==== SOURCE MATERIAL ====
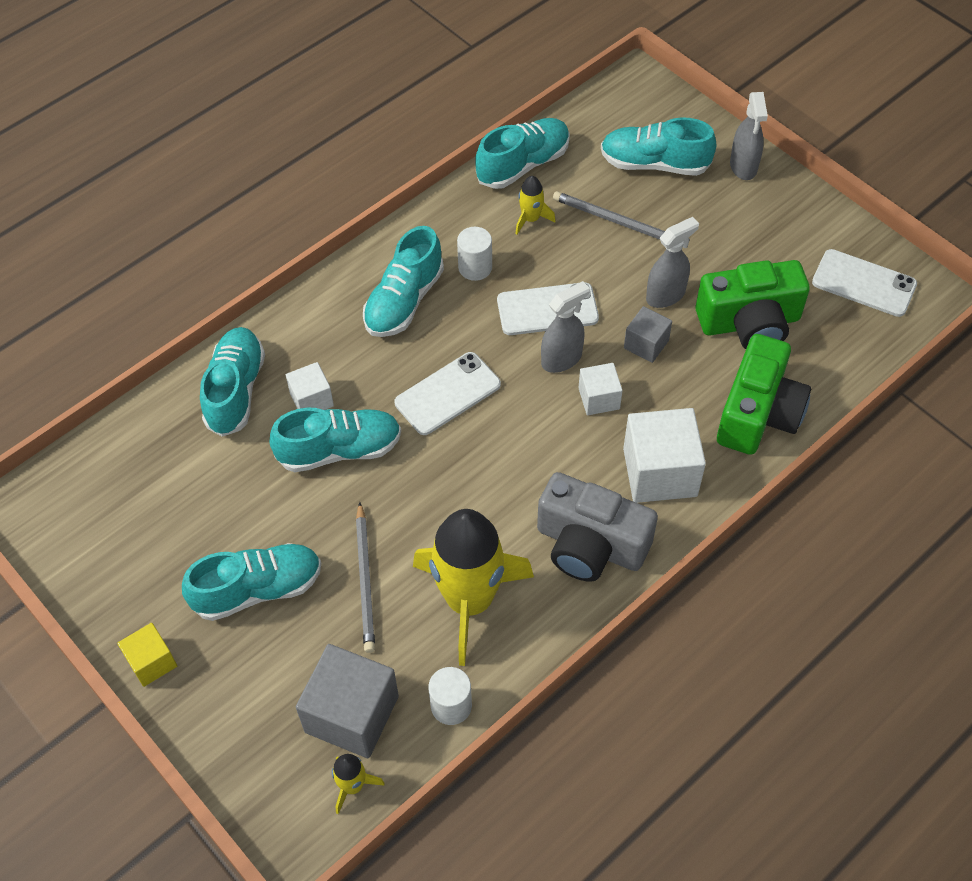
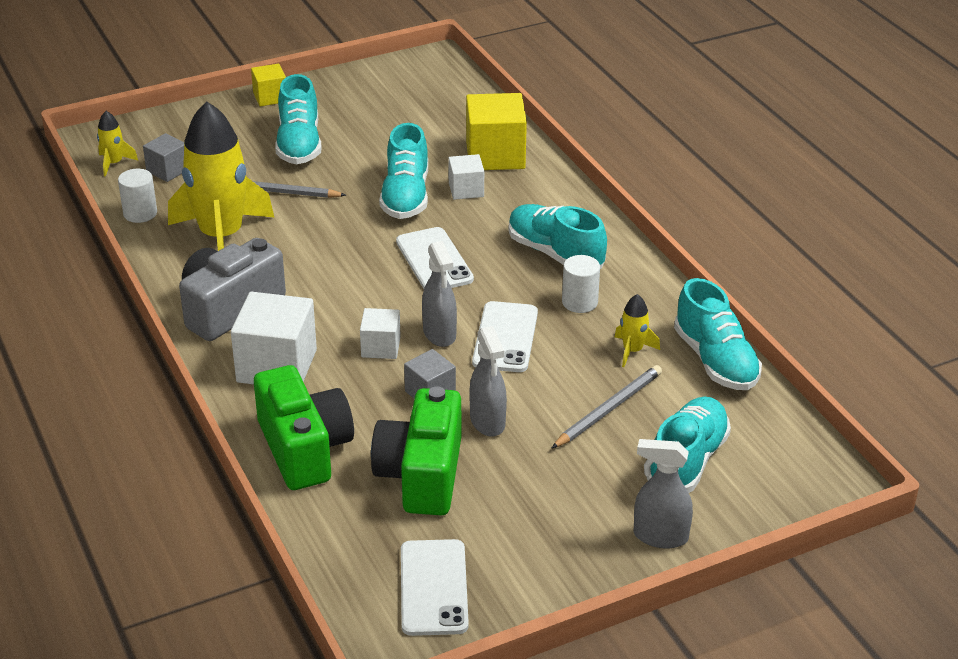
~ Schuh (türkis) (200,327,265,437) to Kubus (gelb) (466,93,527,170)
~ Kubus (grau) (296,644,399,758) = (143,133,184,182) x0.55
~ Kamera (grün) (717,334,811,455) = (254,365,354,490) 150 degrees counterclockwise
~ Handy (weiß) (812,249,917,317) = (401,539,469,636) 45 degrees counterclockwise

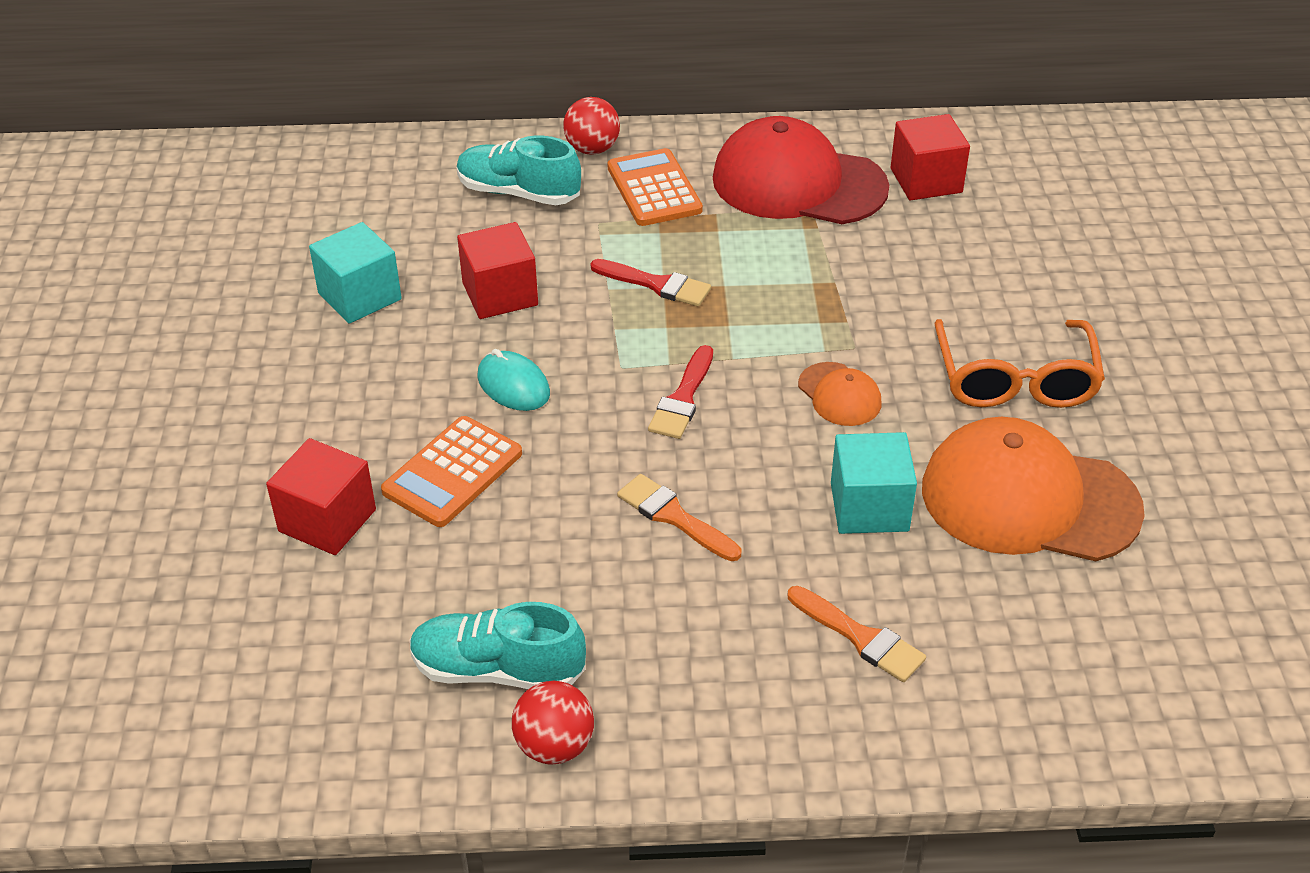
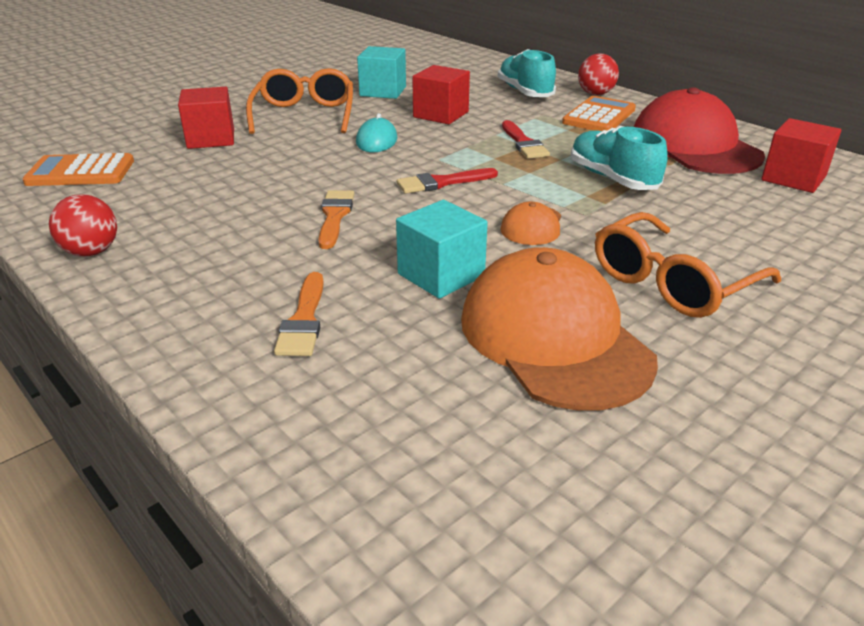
~ Taschenrechner (orange) (381,416,522,527) to (22,153,134,186)
~ Schuh (türkis) (410,602,586,689) to (571,126,668,190)
+ Brille (orange) (246,68,353,134)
====
WORK ORDER: Everything in the entries above should be returned exactly, apart from the pictures.

PROBLEM SOLUTION:
~ Schuh (türkis) (200,327,265,437) to Kubus (gelb) (466,93,527,170)
~ Kubus (grau) (296,644,399,758) = (143,133,184,182) x0.55
~ Kamera (grün) (717,334,811,455) = (254,365,354,490) 150 degrees counterclockwise
~ Handy (weiß) (812,249,917,317) = (401,539,469,636) 45 degrees counterclockwise

~ Taschenrechner (orange) (381,416,522,527) to (22,153,134,186)
~ Schuh (türkis) (410,602,586,689) to (571,126,668,190)
+ Brille (orange) (246,68,353,134)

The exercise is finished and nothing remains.